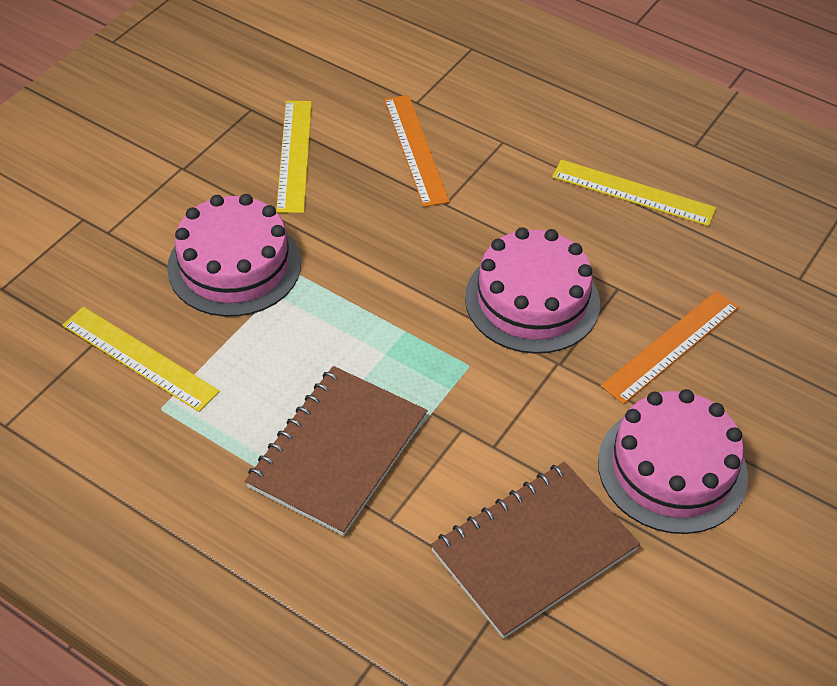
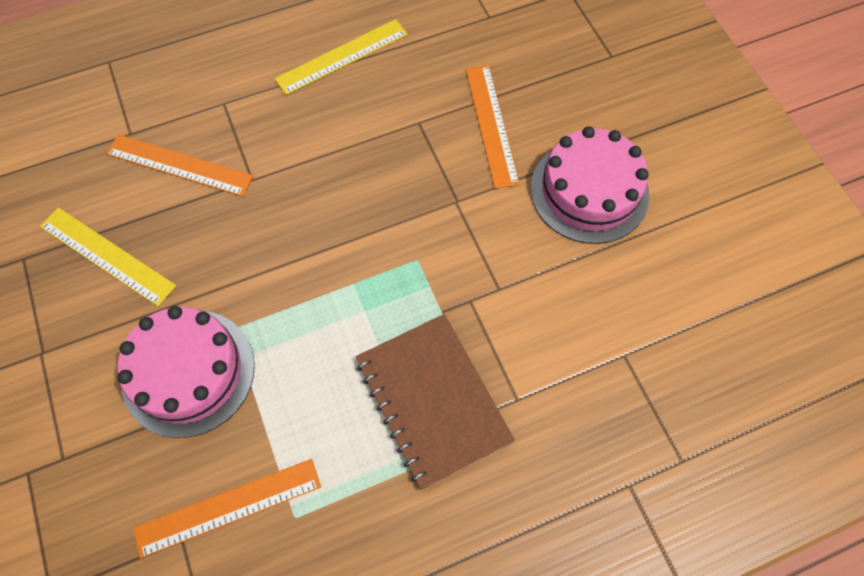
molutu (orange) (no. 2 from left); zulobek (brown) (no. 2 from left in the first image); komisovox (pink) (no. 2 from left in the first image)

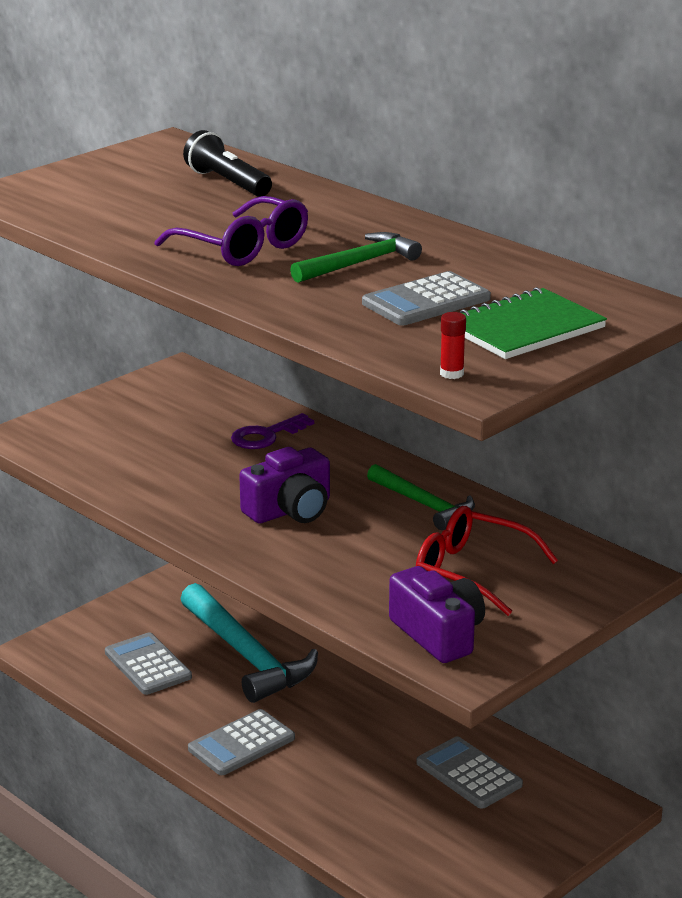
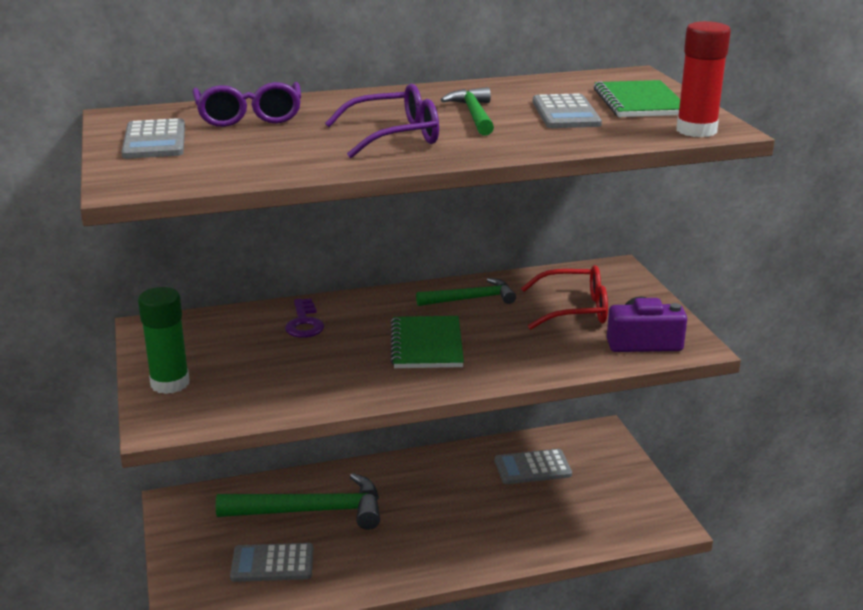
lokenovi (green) (no. 1 from left); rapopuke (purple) (no. 1 from left); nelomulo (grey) (no. 1 from left); zulobek (green) (no. 1 from left); rapopuke (red); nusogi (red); nusogi (green)

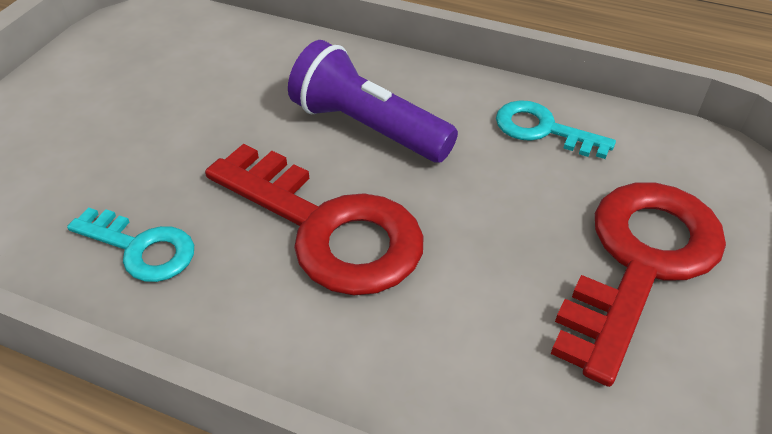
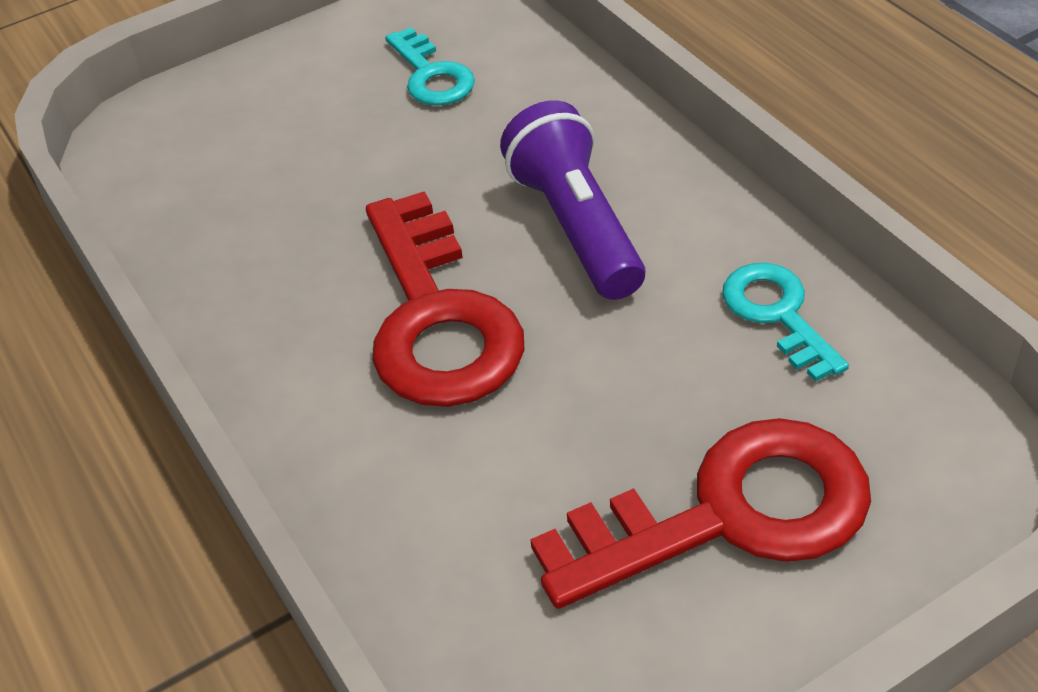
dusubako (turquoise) (no. 1 from left)

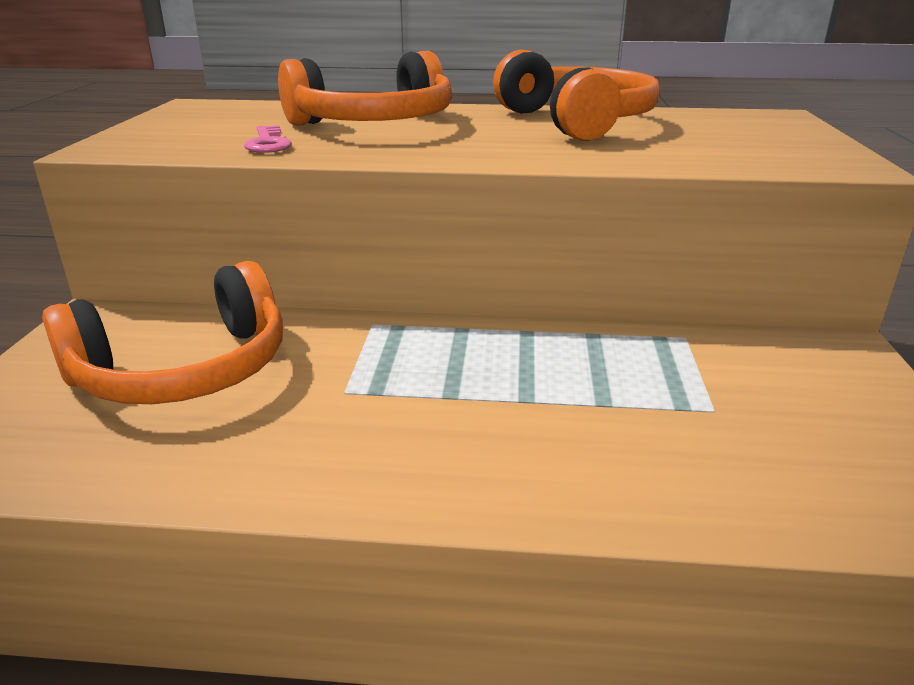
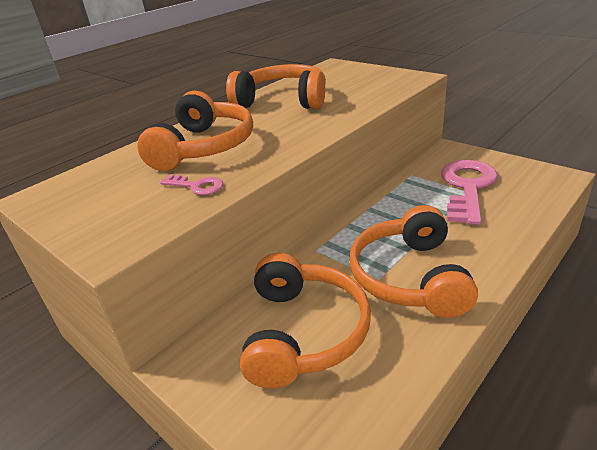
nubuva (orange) (no. 4 from left); dusubako (pink) (no. 2 from left)

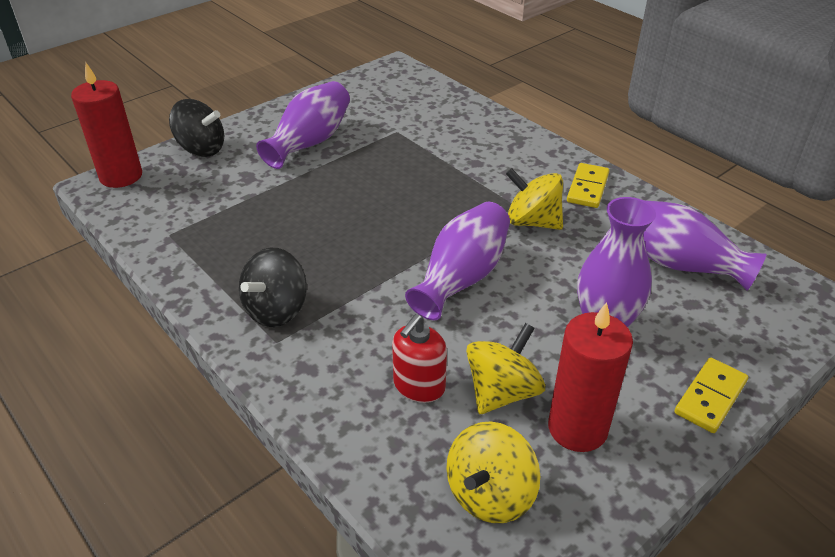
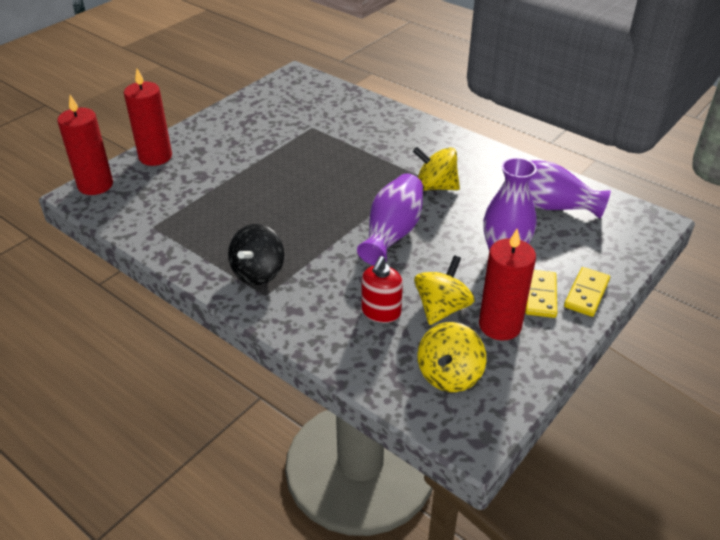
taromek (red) (no. 2 from left); rezunata (purple) (no. 1 from left in the first image); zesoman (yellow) (no. 1 from left)

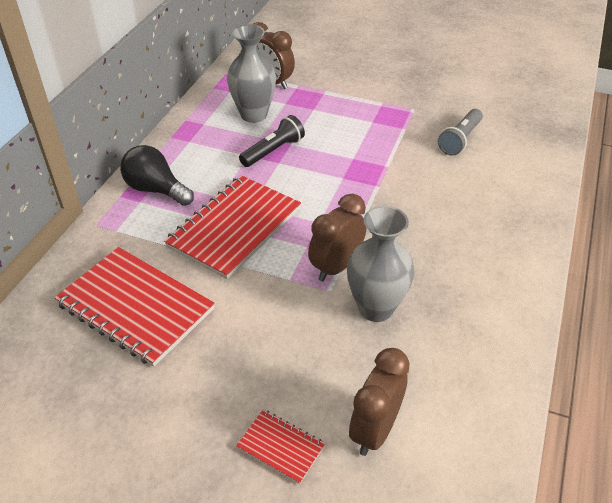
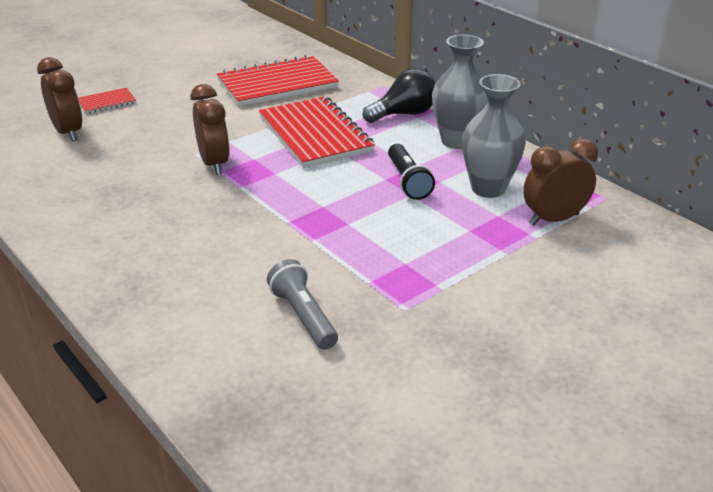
rezunata (grey) (no. 1 from left)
::::::::
# REQUIRED ACTION
Restate word for word the lines that begin at the one containing "lokenovi (green) (no." and end with the final line of the records. Pictures stay out.

# PROBLEM SOLUTION
lokenovi (green) (no. 1 from left); rapopuke (purple) (no. 1 from left); nelomulo (grey) (no. 1 from left); zulobek (green) (no. 1 from left); rapopuke (red); nusogi (red); nusogi (green)

dusubako (turquoise) (no. 1 from left)

nubuva (orange) (no. 4 from left); dusubako (pink) (no. 2 from left)

taromek (red) (no. 2 from left); rezunata (purple) (no. 1 from left in the first image); zesoman (yellow) (no. 1 from left)

rezunata (grey) (no. 1 from left)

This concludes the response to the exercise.